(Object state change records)
BEGIN

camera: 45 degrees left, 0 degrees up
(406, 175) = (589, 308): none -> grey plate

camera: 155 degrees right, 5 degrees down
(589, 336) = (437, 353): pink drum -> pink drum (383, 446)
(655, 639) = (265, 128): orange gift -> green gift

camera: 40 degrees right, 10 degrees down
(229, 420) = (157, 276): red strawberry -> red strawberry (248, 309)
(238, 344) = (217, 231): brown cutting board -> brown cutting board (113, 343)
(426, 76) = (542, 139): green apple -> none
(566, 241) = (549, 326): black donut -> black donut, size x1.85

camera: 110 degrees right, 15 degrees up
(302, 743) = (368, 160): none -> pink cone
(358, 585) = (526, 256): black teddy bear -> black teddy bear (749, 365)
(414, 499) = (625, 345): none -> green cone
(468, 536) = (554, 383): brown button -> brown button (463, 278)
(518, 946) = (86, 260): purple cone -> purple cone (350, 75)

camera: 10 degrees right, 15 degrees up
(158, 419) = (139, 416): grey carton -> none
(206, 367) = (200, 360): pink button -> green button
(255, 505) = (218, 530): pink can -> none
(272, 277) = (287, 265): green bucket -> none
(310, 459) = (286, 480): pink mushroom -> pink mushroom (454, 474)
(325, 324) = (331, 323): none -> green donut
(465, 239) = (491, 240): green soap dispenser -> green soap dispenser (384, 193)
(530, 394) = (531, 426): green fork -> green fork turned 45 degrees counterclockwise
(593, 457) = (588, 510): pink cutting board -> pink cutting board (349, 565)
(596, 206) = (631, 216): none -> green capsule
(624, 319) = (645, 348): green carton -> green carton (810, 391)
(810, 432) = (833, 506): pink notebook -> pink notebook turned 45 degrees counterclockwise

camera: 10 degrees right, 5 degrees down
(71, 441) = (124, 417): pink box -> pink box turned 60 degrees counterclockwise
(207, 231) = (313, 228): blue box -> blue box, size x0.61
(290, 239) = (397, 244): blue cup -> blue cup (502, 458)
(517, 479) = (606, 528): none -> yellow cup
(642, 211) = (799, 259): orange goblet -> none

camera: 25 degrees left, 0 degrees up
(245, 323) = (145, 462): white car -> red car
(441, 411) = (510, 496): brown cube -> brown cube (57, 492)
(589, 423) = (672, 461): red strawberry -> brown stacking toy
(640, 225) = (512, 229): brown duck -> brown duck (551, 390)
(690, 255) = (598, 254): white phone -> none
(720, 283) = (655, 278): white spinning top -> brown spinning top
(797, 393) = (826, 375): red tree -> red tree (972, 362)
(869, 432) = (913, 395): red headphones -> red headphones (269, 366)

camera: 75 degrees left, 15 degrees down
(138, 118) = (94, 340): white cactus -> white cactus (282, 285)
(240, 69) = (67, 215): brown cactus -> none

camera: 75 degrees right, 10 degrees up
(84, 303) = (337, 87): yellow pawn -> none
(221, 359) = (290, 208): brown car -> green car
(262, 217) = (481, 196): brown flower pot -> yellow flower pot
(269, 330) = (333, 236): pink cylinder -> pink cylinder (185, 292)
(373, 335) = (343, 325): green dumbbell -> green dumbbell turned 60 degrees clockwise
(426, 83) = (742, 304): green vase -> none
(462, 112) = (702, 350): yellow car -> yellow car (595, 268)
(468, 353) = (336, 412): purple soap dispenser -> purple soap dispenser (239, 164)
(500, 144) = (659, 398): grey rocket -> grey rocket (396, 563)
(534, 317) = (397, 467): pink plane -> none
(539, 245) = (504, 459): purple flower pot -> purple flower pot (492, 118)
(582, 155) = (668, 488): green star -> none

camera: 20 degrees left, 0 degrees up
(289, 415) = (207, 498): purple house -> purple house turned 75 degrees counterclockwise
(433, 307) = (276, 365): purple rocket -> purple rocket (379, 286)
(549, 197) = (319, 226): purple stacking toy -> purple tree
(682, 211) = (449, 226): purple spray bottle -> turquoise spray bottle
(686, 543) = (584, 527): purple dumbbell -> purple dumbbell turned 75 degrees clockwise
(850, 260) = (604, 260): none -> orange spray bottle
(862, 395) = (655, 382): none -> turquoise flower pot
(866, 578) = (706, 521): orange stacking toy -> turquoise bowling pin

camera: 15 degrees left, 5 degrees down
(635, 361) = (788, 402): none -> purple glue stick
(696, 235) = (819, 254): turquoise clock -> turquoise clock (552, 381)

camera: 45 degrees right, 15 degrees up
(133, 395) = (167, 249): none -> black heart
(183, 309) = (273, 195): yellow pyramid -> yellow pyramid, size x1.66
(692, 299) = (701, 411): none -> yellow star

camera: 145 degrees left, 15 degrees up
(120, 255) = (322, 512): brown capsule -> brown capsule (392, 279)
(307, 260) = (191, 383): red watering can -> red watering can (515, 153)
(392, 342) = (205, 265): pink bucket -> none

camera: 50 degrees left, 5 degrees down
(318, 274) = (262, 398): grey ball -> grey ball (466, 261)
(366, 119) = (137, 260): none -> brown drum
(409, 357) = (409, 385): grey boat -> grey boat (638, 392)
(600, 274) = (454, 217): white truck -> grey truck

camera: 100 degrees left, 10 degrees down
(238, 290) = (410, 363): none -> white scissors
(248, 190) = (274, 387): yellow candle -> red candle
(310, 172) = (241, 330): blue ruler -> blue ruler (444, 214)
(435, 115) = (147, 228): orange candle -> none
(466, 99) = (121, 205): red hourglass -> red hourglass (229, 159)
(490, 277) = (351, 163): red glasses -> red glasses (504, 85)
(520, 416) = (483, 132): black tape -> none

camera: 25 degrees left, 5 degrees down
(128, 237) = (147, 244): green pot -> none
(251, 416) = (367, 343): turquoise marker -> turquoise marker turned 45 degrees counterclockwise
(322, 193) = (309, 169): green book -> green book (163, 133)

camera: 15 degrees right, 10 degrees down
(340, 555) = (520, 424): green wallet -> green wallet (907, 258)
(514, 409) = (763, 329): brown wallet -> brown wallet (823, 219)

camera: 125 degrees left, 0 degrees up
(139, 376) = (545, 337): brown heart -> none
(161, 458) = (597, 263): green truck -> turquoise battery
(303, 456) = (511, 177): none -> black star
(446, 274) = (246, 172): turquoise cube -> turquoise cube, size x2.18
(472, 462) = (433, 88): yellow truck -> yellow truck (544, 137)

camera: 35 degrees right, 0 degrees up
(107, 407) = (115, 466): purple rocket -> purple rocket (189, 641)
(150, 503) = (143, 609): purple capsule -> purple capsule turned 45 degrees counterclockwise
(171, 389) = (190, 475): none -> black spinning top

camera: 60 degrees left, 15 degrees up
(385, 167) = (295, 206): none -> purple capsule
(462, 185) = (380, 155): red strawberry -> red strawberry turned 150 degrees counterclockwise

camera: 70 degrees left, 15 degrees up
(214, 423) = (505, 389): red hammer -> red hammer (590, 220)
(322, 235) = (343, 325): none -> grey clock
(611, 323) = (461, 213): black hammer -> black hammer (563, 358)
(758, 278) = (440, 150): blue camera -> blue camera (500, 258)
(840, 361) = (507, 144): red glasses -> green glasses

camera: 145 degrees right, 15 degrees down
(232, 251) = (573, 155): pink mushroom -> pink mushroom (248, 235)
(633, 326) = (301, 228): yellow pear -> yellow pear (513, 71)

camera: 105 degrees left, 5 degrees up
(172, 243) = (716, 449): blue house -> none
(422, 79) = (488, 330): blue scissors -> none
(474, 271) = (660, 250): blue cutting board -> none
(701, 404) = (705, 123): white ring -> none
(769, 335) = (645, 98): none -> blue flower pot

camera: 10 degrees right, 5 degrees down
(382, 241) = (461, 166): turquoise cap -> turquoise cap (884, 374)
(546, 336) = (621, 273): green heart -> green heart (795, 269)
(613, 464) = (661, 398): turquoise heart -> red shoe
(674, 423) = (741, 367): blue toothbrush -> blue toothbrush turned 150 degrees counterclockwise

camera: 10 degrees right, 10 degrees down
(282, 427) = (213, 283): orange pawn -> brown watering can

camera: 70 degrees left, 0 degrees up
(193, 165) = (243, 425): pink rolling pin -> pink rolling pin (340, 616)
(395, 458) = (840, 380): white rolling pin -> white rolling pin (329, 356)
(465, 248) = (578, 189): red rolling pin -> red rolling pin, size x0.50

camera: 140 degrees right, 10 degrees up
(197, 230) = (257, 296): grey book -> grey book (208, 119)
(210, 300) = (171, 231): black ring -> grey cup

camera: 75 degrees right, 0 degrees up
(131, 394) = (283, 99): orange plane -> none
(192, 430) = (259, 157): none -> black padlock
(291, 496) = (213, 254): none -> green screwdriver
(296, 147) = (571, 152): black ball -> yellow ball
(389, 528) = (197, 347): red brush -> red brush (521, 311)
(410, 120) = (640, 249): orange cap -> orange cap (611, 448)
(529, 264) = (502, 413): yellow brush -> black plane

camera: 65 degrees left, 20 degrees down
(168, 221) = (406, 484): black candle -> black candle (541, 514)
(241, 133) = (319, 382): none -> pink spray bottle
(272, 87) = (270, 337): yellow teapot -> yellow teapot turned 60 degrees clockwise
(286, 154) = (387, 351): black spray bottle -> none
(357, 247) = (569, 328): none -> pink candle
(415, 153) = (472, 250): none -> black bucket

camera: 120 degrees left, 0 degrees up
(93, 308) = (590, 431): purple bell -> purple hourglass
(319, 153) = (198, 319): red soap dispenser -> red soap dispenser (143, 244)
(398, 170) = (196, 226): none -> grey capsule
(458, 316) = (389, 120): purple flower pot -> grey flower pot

END

§ **Your instructions**: From the records above, reproduce exactly the lines from the one with "(389, 528) = (197, 347): red" to the one with "camera: 120 degrees left, 0 degrees up", both included, and no others.

§ **Written solution**:
(389, 528) = (197, 347): red brush -> red brush (521, 311)
(410, 120) = (640, 249): orange cap -> orange cap (611, 448)
(529, 264) = (502, 413): yellow brush -> black plane

camera: 65 degrees left, 20 degrees down
(168, 221) = (406, 484): black candle -> black candle (541, 514)
(241, 133) = (319, 382): none -> pink spray bottle
(272, 87) = (270, 337): yellow teapot -> yellow teapot turned 60 degrees clockwise
(286, 154) = (387, 351): black spray bottle -> none
(357, 247) = (569, 328): none -> pink candle
(415, 153) = (472, 250): none -> black bucket

camera: 120 degrees left, 0 degrees up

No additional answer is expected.